▸ What to produce
Please repeat the lines below, exactly and only, from the one that holds "(157, 526) = (624, 107): orange" through the one that holds "(364, 355) = (434, 281): grey".

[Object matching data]
+ + +

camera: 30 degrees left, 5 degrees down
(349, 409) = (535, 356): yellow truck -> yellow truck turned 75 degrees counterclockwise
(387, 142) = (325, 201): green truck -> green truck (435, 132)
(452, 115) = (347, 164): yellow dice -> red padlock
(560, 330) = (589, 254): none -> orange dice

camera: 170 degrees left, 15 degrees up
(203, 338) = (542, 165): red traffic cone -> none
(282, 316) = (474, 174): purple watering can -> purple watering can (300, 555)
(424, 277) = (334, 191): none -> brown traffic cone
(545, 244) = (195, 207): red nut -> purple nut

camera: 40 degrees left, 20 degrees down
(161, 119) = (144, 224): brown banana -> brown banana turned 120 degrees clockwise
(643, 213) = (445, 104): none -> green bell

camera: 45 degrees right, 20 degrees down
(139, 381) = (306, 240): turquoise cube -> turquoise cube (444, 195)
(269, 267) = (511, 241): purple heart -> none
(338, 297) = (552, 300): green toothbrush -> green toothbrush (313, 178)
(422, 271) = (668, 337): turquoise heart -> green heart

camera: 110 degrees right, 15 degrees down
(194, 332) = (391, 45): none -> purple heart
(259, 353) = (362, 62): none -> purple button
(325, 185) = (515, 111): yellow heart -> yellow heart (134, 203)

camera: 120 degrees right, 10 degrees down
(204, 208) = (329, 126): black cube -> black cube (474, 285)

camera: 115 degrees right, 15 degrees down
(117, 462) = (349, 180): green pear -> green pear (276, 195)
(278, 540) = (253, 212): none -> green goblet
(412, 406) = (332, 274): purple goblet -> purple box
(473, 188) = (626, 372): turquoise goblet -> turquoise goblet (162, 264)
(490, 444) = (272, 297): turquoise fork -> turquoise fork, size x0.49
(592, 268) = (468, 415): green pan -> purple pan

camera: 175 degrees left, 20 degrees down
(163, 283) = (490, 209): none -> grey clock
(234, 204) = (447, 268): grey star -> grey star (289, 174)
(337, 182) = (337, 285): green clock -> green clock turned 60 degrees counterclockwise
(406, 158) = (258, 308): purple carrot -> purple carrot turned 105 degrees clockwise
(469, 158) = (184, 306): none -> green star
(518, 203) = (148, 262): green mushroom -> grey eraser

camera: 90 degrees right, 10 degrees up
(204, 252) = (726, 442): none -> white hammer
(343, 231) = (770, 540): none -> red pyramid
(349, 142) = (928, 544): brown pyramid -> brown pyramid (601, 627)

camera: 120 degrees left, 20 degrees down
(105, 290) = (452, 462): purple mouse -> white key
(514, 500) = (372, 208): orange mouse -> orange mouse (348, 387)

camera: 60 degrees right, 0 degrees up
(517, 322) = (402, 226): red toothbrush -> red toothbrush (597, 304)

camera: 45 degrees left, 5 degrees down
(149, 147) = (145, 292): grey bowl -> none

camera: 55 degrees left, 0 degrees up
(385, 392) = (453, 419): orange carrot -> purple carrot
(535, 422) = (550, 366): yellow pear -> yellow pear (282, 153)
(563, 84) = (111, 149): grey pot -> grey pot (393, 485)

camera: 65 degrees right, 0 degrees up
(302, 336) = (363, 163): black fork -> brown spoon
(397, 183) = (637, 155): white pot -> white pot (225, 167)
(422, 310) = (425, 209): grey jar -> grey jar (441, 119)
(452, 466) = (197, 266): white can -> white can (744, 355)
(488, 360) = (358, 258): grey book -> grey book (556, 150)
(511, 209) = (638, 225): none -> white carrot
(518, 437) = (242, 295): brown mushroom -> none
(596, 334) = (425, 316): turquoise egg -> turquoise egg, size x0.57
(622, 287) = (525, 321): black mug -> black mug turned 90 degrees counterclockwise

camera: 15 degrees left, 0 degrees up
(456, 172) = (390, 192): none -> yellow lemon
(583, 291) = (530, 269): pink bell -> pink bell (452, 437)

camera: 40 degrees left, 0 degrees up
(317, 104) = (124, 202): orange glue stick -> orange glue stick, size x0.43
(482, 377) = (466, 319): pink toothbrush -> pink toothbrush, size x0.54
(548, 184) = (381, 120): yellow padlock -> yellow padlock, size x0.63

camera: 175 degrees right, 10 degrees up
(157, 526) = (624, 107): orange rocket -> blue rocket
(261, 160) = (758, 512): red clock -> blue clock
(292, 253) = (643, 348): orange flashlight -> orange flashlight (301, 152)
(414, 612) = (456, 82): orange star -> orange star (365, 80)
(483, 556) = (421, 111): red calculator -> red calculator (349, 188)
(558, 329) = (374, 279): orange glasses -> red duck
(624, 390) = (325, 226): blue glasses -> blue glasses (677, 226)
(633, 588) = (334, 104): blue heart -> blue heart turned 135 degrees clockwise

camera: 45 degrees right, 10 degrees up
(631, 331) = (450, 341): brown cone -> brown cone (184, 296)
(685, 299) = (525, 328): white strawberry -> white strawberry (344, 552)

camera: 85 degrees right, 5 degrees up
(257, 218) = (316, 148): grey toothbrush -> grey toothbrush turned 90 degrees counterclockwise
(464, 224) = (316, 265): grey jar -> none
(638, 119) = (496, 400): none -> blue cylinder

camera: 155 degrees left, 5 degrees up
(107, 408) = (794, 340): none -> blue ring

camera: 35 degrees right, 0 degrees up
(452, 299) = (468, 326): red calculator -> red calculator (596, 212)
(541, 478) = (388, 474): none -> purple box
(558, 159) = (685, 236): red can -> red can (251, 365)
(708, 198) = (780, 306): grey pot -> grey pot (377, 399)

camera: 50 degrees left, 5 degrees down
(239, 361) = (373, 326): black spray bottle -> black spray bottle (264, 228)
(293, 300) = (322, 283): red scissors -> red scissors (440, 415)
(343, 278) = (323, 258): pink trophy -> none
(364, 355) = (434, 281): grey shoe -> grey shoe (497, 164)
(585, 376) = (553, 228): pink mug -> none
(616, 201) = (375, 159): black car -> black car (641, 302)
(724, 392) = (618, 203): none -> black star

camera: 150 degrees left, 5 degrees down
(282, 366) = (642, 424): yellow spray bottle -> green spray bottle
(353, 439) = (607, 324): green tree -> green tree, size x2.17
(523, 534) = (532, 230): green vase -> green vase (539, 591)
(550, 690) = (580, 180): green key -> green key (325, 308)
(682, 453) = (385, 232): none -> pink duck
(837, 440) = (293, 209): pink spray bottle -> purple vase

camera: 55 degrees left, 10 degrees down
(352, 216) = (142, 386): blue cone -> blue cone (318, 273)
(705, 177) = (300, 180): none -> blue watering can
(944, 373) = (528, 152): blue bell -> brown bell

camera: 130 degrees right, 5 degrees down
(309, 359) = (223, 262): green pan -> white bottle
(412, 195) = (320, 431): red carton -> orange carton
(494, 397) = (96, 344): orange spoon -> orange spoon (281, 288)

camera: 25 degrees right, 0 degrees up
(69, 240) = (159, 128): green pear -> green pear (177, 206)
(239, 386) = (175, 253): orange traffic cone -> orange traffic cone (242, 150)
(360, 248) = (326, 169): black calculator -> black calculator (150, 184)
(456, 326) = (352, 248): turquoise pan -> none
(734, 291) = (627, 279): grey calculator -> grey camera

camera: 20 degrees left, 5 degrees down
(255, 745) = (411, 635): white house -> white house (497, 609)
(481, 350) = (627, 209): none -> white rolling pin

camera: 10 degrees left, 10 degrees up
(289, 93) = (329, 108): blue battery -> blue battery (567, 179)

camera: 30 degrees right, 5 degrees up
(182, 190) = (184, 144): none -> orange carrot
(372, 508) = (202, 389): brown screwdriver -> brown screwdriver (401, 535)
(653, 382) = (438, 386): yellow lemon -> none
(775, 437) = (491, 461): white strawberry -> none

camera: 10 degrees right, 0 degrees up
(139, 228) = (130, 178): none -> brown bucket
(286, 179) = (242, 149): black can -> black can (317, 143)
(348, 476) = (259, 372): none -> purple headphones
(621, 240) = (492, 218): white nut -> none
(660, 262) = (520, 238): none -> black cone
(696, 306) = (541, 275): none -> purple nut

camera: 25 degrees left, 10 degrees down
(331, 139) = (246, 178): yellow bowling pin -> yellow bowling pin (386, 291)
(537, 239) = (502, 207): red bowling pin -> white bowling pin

+ + +

▸ Output of the task
(157, 526) = (624, 107): orange rocket -> blue rocket
(261, 160) = (758, 512): red clock -> blue clock
(292, 253) = (643, 348): orange flashlight -> orange flashlight (301, 152)
(414, 612) = (456, 82): orange star -> orange star (365, 80)
(483, 556) = (421, 111): red calculator -> red calculator (349, 188)
(558, 329) = (374, 279): orange glasses -> red duck
(624, 390) = (325, 226): blue glasses -> blue glasses (677, 226)
(633, 588) = (334, 104): blue heart -> blue heart turned 135 degrees clockwise

camera: 45 degrees right, 10 degrees up
(631, 331) = (450, 341): brown cone -> brown cone (184, 296)
(685, 299) = (525, 328): white strawberry -> white strawberry (344, 552)

camera: 85 degrees right, 5 degrees up
(257, 218) = (316, 148): grey toothbrush -> grey toothbrush turned 90 degrees counterclockwise
(464, 224) = (316, 265): grey jar -> none
(638, 119) = (496, 400): none -> blue cylinder

camera: 155 degrees left, 5 degrees up
(107, 408) = (794, 340): none -> blue ring

camera: 35 degrees right, 0 degrees up
(452, 299) = (468, 326): red calculator -> red calculator (596, 212)
(541, 478) = (388, 474): none -> purple box
(558, 159) = (685, 236): red can -> red can (251, 365)
(708, 198) = (780, 306): grey pot -> grey pot (377, 399)

camera: 50 degrees left, 5 degrees down
(239, 361) = (373, 326): black spray bottle -> black spray bottle (264, 228)
(293, 300) = (322, 283): red scissors -> red scissors (440, 415)
(343, 278) = (323, 258): pink trophy -> none
(364, 355) = (434, 281): grey shoe -> grey shoe (497, 164)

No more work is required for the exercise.